_TASK OBJECTIVE:_
Write the entries below out again without a single difference.

_GIVEN RECORDS:_

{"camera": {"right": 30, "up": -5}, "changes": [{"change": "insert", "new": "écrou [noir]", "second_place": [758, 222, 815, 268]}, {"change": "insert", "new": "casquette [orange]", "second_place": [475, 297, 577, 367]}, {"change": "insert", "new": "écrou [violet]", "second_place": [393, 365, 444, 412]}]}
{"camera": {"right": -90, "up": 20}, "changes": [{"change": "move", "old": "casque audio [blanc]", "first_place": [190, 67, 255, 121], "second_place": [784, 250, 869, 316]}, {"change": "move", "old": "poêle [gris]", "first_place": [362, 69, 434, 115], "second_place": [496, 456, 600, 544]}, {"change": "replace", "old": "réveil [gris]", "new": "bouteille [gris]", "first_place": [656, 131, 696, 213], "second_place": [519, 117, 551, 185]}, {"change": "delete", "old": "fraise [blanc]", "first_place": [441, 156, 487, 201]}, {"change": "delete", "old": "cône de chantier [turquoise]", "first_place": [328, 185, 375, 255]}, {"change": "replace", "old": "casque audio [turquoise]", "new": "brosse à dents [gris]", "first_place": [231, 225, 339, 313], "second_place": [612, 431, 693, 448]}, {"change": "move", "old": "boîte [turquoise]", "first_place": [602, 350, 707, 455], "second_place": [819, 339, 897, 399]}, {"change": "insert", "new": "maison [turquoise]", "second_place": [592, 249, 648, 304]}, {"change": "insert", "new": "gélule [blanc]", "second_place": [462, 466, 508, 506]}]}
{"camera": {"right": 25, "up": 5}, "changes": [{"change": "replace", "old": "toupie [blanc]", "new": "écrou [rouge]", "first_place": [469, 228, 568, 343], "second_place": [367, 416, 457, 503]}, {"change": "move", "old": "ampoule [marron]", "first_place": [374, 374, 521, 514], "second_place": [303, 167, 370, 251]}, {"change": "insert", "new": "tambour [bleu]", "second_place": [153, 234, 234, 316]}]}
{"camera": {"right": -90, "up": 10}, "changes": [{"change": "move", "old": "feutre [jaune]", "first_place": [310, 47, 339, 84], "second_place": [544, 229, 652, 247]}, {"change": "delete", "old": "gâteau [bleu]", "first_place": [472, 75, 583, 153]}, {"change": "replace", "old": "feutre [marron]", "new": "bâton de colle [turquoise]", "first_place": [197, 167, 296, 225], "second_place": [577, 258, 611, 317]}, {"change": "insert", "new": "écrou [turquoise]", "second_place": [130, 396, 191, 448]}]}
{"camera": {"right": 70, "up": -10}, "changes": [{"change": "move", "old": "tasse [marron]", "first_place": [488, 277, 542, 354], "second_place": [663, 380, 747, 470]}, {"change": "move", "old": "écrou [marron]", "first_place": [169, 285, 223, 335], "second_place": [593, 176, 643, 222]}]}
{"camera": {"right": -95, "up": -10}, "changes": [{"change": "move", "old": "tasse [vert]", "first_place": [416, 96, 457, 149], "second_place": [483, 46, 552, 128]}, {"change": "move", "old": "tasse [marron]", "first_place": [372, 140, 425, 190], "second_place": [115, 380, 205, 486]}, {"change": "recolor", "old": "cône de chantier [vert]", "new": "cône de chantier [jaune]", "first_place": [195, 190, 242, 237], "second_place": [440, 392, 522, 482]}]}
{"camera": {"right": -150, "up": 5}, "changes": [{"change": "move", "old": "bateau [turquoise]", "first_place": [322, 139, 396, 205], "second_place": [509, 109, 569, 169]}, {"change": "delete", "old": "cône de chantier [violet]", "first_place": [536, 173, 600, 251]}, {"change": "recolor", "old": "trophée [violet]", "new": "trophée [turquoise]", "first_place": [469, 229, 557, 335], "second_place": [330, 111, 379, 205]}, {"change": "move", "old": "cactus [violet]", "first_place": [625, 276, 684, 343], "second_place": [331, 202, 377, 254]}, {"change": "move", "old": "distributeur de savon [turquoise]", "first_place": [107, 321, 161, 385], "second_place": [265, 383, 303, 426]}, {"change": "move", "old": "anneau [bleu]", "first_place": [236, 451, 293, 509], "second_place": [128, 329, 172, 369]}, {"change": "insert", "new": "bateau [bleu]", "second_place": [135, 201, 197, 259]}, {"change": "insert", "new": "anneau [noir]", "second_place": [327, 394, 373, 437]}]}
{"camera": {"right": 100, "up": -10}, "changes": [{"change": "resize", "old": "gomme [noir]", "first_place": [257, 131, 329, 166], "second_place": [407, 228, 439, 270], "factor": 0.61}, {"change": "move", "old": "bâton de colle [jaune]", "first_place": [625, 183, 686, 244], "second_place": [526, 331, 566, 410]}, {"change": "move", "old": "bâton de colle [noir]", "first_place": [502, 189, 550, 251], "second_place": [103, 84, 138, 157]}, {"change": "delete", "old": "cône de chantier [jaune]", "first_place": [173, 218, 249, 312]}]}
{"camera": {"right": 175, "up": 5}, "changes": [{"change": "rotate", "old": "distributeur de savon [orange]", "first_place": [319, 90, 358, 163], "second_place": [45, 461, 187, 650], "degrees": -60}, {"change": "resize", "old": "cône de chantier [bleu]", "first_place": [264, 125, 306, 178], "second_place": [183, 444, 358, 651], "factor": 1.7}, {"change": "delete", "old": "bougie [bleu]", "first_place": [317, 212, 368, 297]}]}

_EXPECTED ANSWER:_
{"camera": {"right": 30, "up": -5}, "changes": [{"change": "insert", "new": "écrou [noir]", "second_place": [758, 222, 815, 268]}, {"change": "insert", "new": "casquette [orange]", "second_place": [475, 297, 577, 367]}, {"change": "insert", "new": "écrou [violet]", "second_place": [393, 365, 444, 412]}]}
{"camera": {"right": -90, "up": 20}, "changes": [{"change": "move", "old": "casque audio [blanc]", "first_place": [190, 67, 255, 121], "second_place": [784, 250, 869, 316]}, {"change": "move", "old": "poêle [gris]", "first_place": [362, 69, 434, 115], "second_place": [496, 456, 600, 544]}, {"change": "replace", "old": "réveil [gris]", "new": "bouteille [gris]", "first_place": [656, 131, 696, 213], "second_place": [519, 117, 551, 185]}, {"change": "delete", "old": "fraise [blanc]", "first_place": [441, 156, 487, 201]}, {"change": "delete", "old": "cône de chantier [turquoise]", "first_place": [328, 185, 375, 255]}, {"change": "replace", "old": "casque audio [turquoise]", "new": "brosse à dents [gris]", "first_place": [231, 225, 339, 313], "second_place": [612, 431, 693, 448]}, {"change": "move", "old": "boîte [turquoise]", "first_place": [602, 350, 707, 455], "second_place": [819, 339, 897, 399]}, {"change": "insert", "new": "maison [turquoise]", "second_place": [592, 249, 648, 304]}, {"change": "insert", "new": "gélule [blanc]", "second_place": [462, 466, 508, 506]}]}
{"camera": {"right": 25, "up": 5}, "changes": [{"change": "replace", "old": "toupie [blanc]", "new": "écrou [rouge]", "first_place": [469, 228, 568, 343], "second_place": [367, 416, 457, 503]}, {"change": "move", "old": "ampoule [marron]", "first_place": [374, 374, 521, 514], "second_place": [303, 167, 370, 251]}, {"change": "insert", "new": "tambour [bleu]", "second_place": [153, 234, 234, 316]}]}
{"camera": {"right": -90, "up": 10}, "changes": [{"change": "move", "old": "feutre [jaune]", "first_place": [310, 47, 339, 84], "second_place": [544, 229, 652, 247]}, {"change": "delete", "old": "gâteau [bleu]", "first_place": [472, 75, 583, 153]}, {"change": "replace", "old": "feutre [marron]", "new": "bâton de colle [turquoise]", "first_place": [197, 167, 296, 225], "second_place": [577, 258, 611, 317]}, {"change": "insert", "new": "écrou [turquoise]", "second_place": [130, 396, 191, 448]}]}
{"camera": {"right": 70, "up": -10}, "changes": [{"change": "move", "old": "tasse [marron]", "first_place": [488, 277, 542, 354], "second_place": [663, 380, 747, 470]}, {"change": "move", "old": "écrou [marron]", "first_place": [169, 285, 223, 335], "second_place": [593, 176, 643, 222]}]}
{"camera": {"right": -95, "up": -10}, "changes": [{"change": "move", "old": "tasse [vert]", "first_place": [416, 96, 457, 149], "second_place": [483, 46, 552, 128]}, {"change": "move", "old": "tasse [marron]", "first_place": [372, 140, 425, 190], "second_place": [115, 380, 205, 486]}, {"change": "recolor", "old": "cône de chantier [vert]", "new": "cône de chantier [jaune]", "first_place": [195, 190, 242, 237], "second_place": [440, 392, 522, 482]}]}
{"camera": {"right": -150, "up": 5}, "changes": [{"change": "move", "old": "bateau [turquoise]", "first_place": [322, 139, 396, 205], "second_place": [509, 109, 569, 169]}, {"change": "delete", "old": "cône de chantier [violet]", "first_place": [536, 173, 600, 251]}, {"change": "recolor", "old": "trophée [violet]", "new": "trophée [turquoise]", "first_place": [469, 229, 557, 335], "second_place": [330, 111, 379, 205]}, {"change": "move", "old": "cactus [violet]", "first_place": [625, 276, 684, 343], "second_place": [331, 202, 377, 254]}, {"change": "move", "old": "distributeur de savon [turquoise]", "first_place": [107, 321, 161, 385], "second_place": [265, 383, 303, 426]}, {"change": "move", "old": "anneau [bleu]", "first_place": [236, 451, 293, 509], "second_place": [128, 329, 172, 369]}, {"change": "insert", "new": "bateau [bleu]", "second_place": [135, 201, 197, 259]}, {"change": "insert", "new": "anneau [noir]", "second_place": [327, 394, 373, 437]}]}
{"camera": {"right": 100, "up": -10}, "changes": [{"change": "resize", "old": "gomme [noir]", "first_place": [257, 131, 329, 166], "second_place": [407, 228, 439, 270], "factor": 0.61}, {"change": "move", "old": "bâton de colle [jaune]", "first_place": [625, 183, 686, 244], "second_place": [526, 331, 566, 410]}, {"change": "move", "old": "bâton de colle [noir]", "first_place": [502, 189, 550, 251], "second_place": [103, 84, 138, 157]}, {"change": "delete", "old": "cône de chantier [jaune]", "first_place": [173, 218, 249, 312]}]}
{"camera": {"right": 175, "up": 5}, "changes": [{"change": "rotate", "old": "distributeur de savon [orange]", "first_place": [319, 90, 358, 163], "second_place": [45, 461, 187, 650], "degrees": -60}, {"change": "resize", "old": "cône de chantier [bleu]", "first_place": [264, 125, 306, 178], "second_place": [183, 444, 358, 651], "factor": 1.7}, {"change": "delete", "old": "bougie [bleu]", "first_place": [317, 212, 368, 297]}]}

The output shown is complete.